Filter these entries down to the lines that hold the word "missing", and show each of them.

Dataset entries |

--- START ---

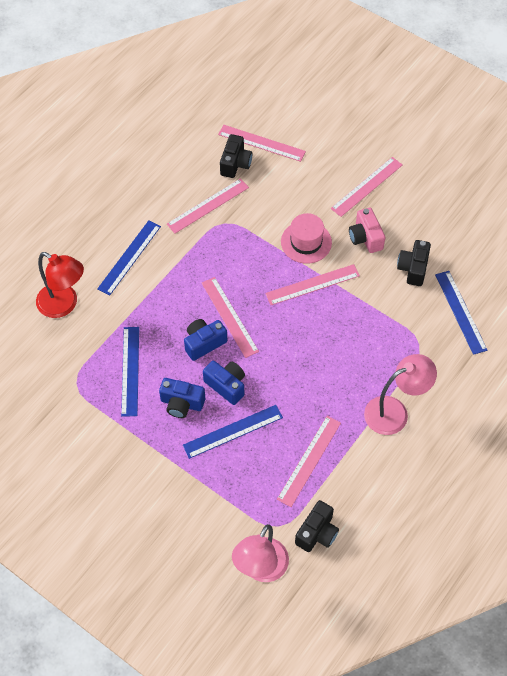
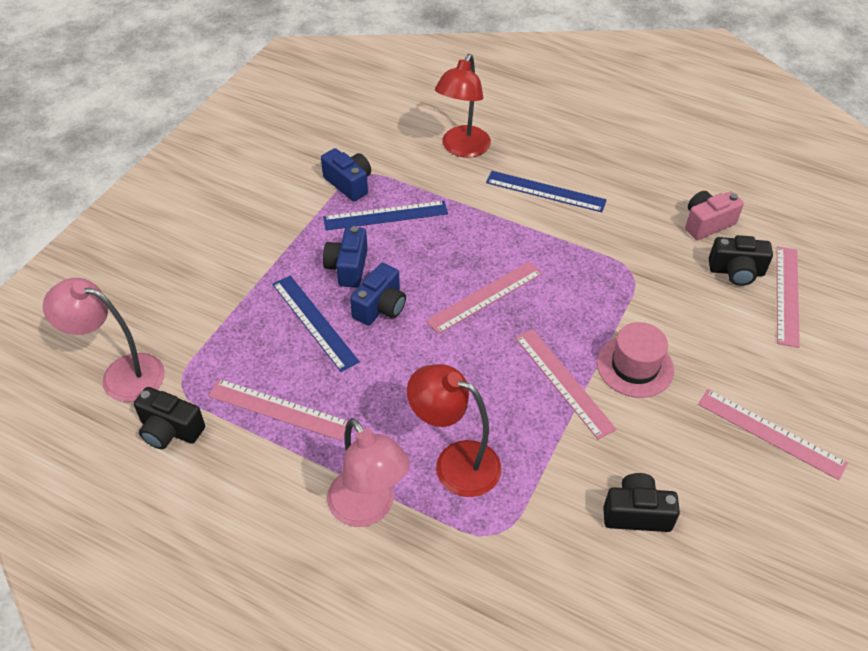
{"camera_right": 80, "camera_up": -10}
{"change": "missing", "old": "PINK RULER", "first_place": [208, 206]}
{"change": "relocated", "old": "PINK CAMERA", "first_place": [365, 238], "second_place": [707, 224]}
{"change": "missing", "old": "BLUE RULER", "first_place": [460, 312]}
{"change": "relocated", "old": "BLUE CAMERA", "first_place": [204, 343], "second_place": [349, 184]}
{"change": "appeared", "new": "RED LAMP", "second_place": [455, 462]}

--- END ---

RESPONSE BELOW |
{"change": "missing", "old": "PINK RULER", "first_place": [208, 206]}
{"change": "missing", "old": "BLUE RULER", "first_place": [460, 312]}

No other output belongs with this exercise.